_What the task asks_:
From the entries below, return only the lines starting at the one that contains "camera: 30 degrees left, 10 degrees down" and ending at the one that contains "(798, 410) = (1102, 416): none -> red boat", exactly as they stand.

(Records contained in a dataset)
^^^^^^^^^^^^^^^^

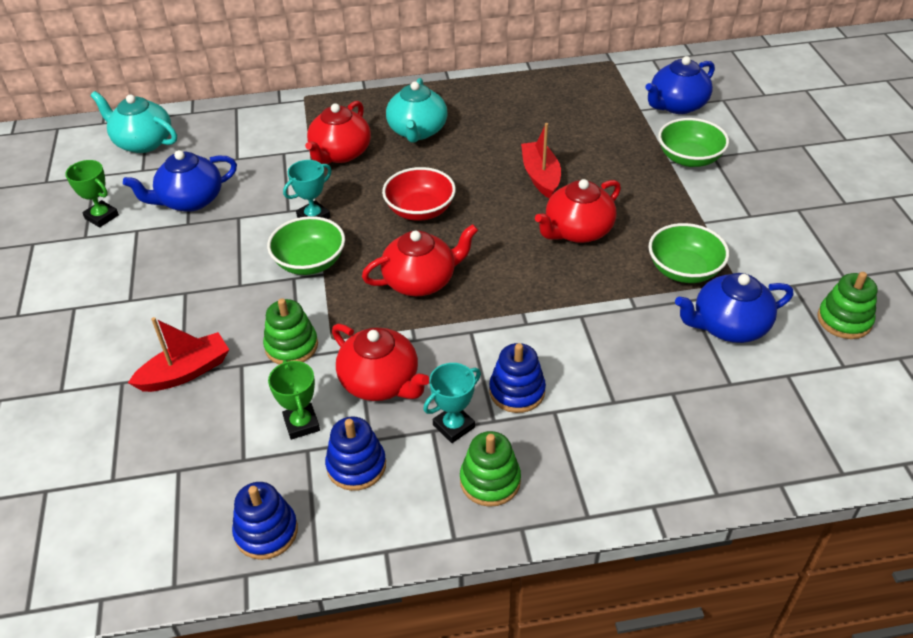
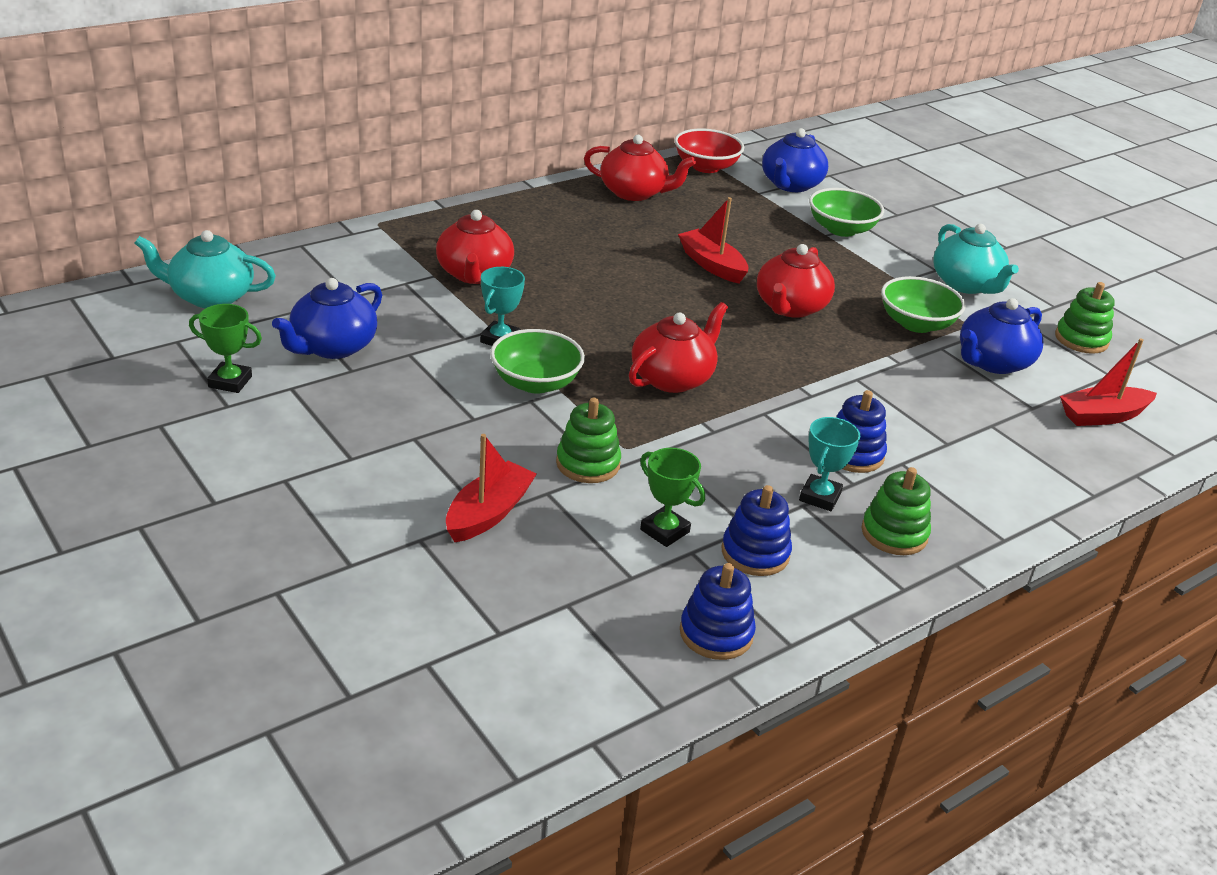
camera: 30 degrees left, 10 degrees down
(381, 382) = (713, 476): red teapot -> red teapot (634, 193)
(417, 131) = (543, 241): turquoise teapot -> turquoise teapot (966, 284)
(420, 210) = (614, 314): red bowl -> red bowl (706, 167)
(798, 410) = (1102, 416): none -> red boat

^^^^^^^^^^^^^^^^

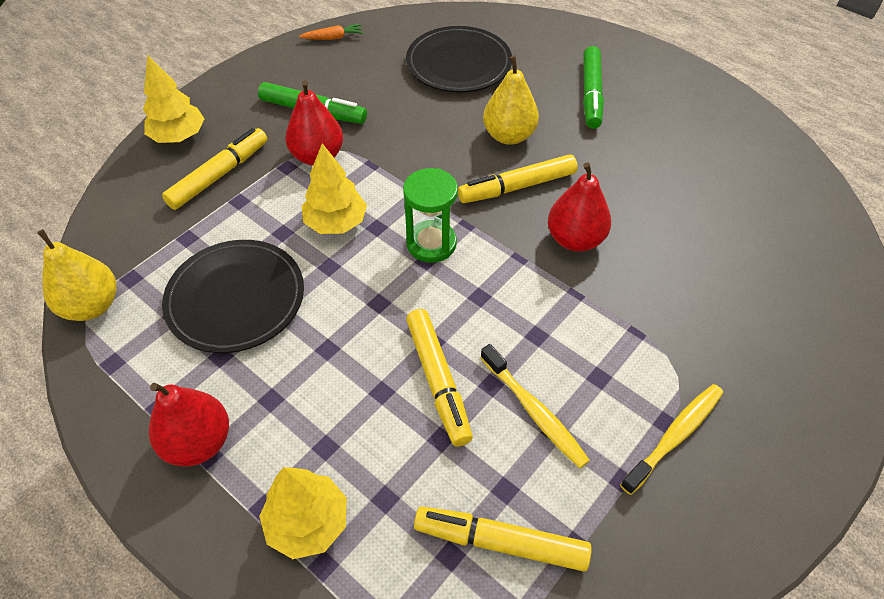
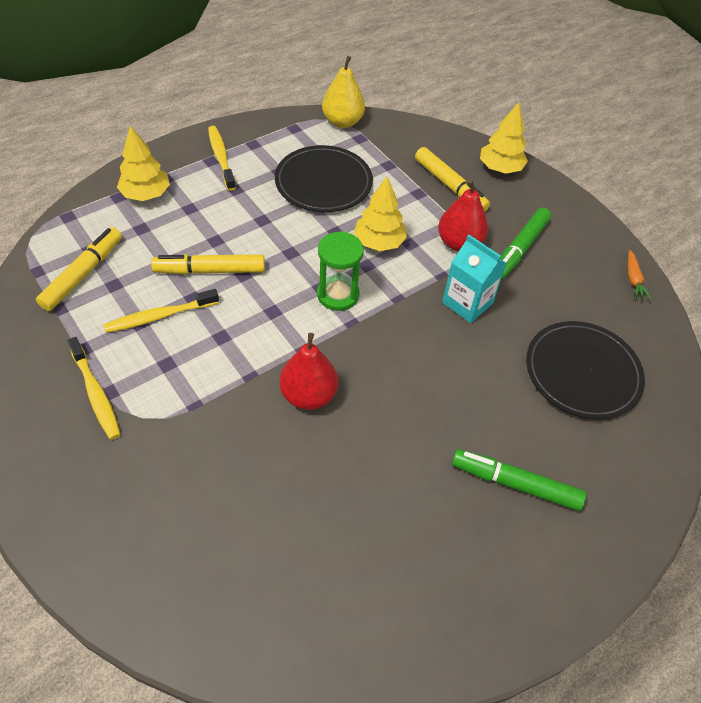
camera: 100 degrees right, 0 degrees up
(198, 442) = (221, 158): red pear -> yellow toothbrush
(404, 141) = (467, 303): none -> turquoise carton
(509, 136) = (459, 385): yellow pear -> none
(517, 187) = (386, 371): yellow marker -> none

^^^^^^^^^^^^^^^^

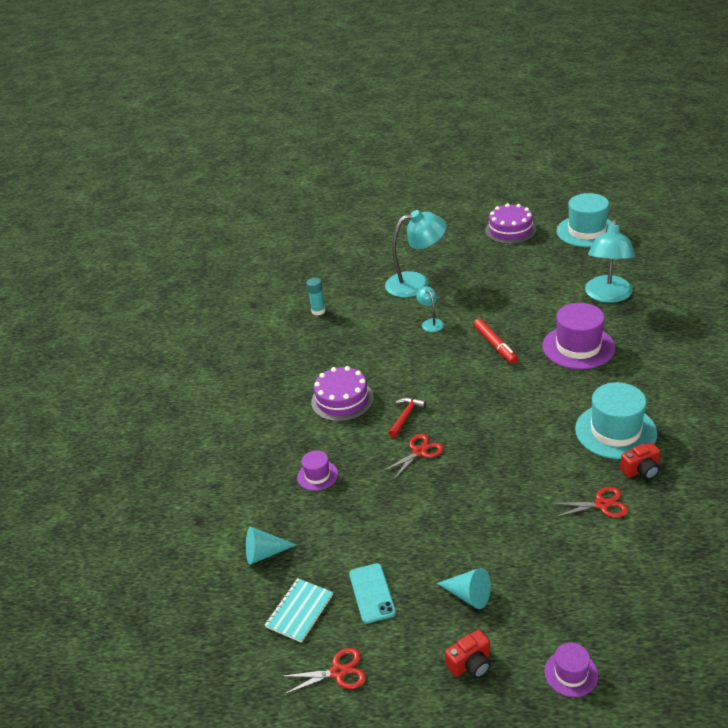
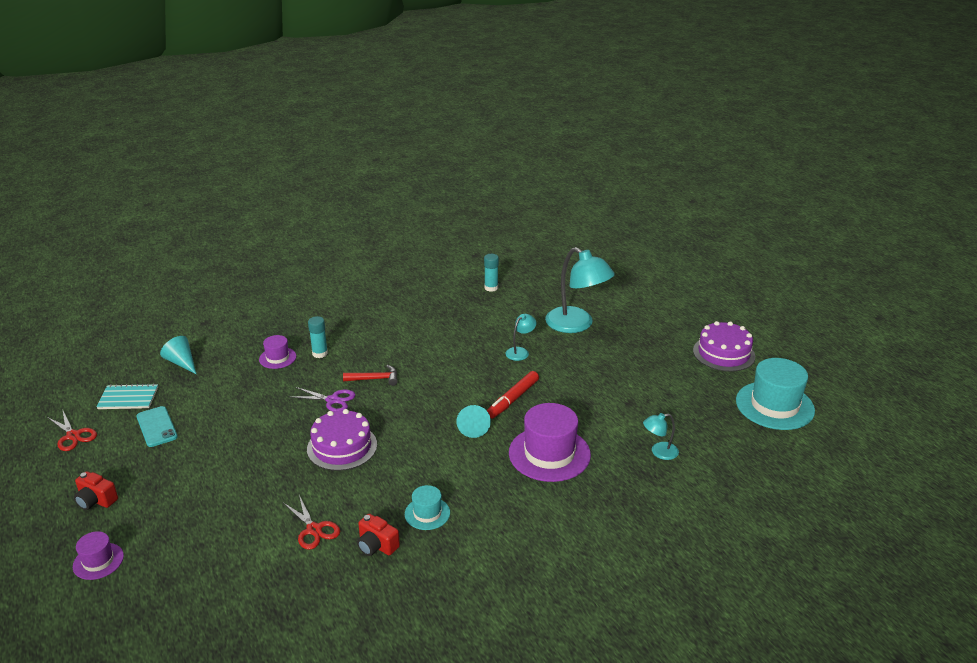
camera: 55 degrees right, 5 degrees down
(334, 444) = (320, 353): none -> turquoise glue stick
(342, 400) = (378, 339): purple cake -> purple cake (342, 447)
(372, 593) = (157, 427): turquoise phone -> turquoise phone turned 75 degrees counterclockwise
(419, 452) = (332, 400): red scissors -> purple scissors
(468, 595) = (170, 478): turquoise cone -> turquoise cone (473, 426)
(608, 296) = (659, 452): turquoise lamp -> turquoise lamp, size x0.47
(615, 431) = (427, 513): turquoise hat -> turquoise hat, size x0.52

^^^^^^^^^^^^^^^^

_Reply_:
camera: 30 degrees left, 10 degrees down
(381, 382) = (713, 476): red teapot -> red teapot (634, 193)
(417, 131) = (543, 241): turquoise teapot -> turquoise teapot (966, 284)
(420, 210) = (614, 314): red bowl -> red bowl (706, 167)
(798, 410) = (1102, 416): none -> red boat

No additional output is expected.